▸ TASK OBJECTIVE: Each line below is to be copied exactly; images do not go into the copy.

▸ DATA PROVIDED:
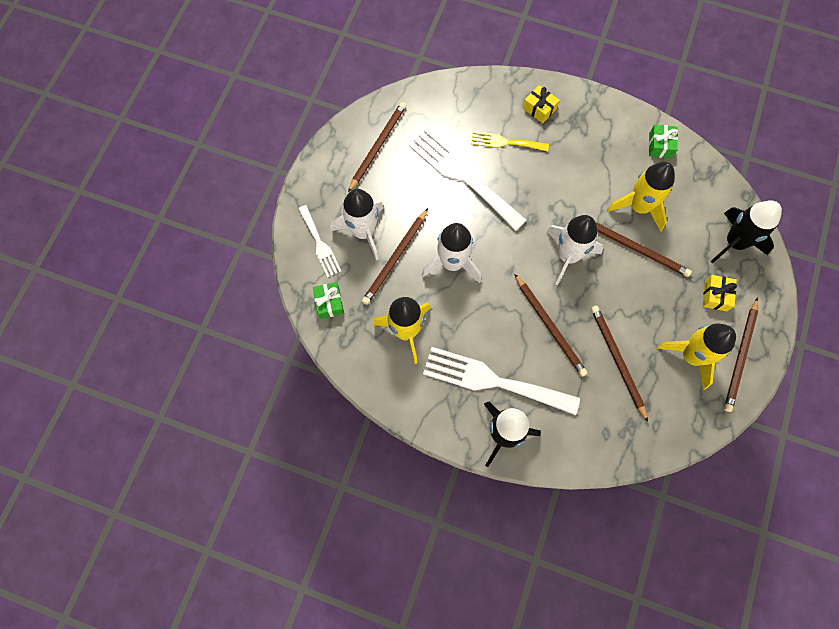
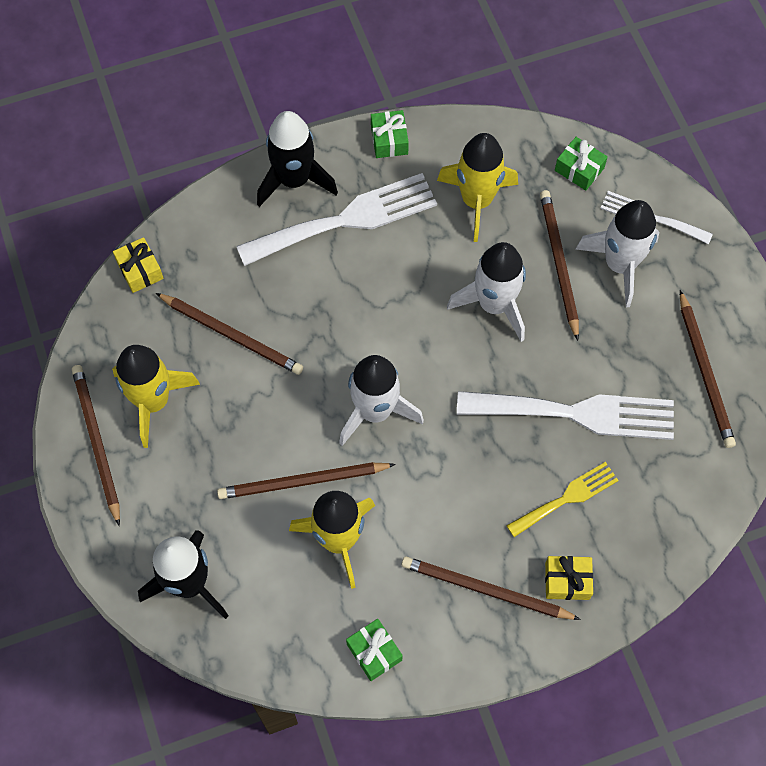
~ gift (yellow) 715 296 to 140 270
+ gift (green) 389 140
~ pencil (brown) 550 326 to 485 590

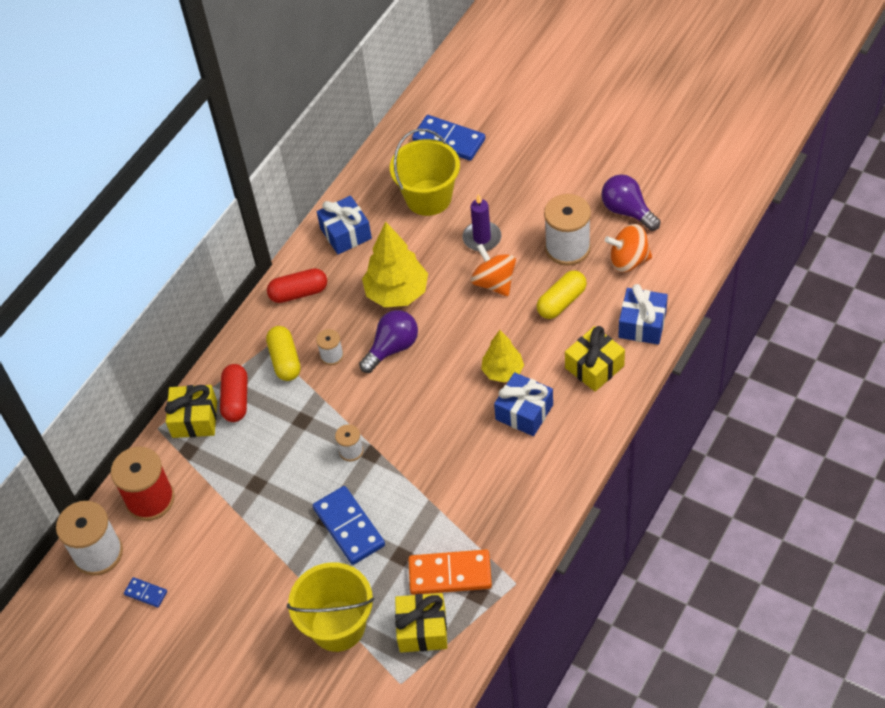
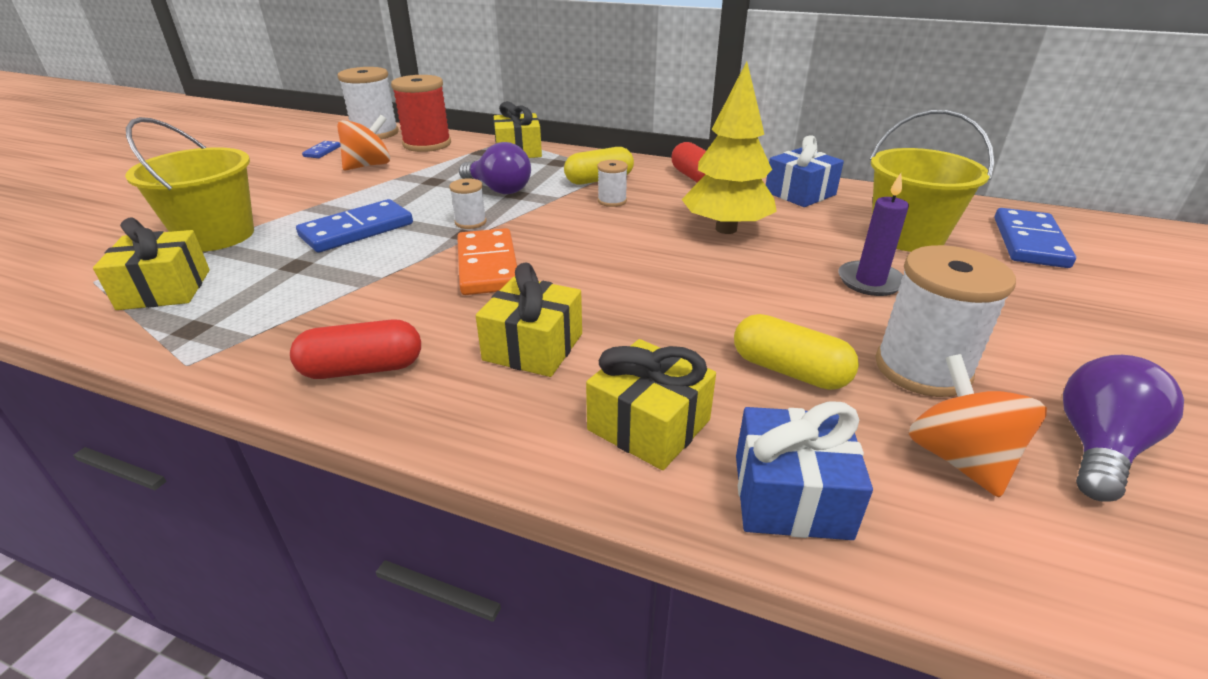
~ capsule (red) 236 400 to 362 369
~ spinning top (orange) 494 282 to 368 165
~ domino (orange) 450 574 to 487 266
~ light bulb (purple) 392 348 to 499 189
~ gift (blue) 524 412 to gift (yellow) 533 347
- tree (yellow) 503 371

▸ ANSWER SPACE:
~ gift (yellow) 715 296 to 140 270
+ gift (green) 389 140
~ pencil (brown) 550 326 to 485 590

~ capsule (red) 236 400 to 362 369
~ spinning top (orange) 494 282 to 368 165
~ domino (orange) 450 574 to 487 266
~ light bulb (purple) 392 348 to 499 189
~ gift (blue) 524 412 to gift (yellow) 533 347
- tree (yellow) 503 371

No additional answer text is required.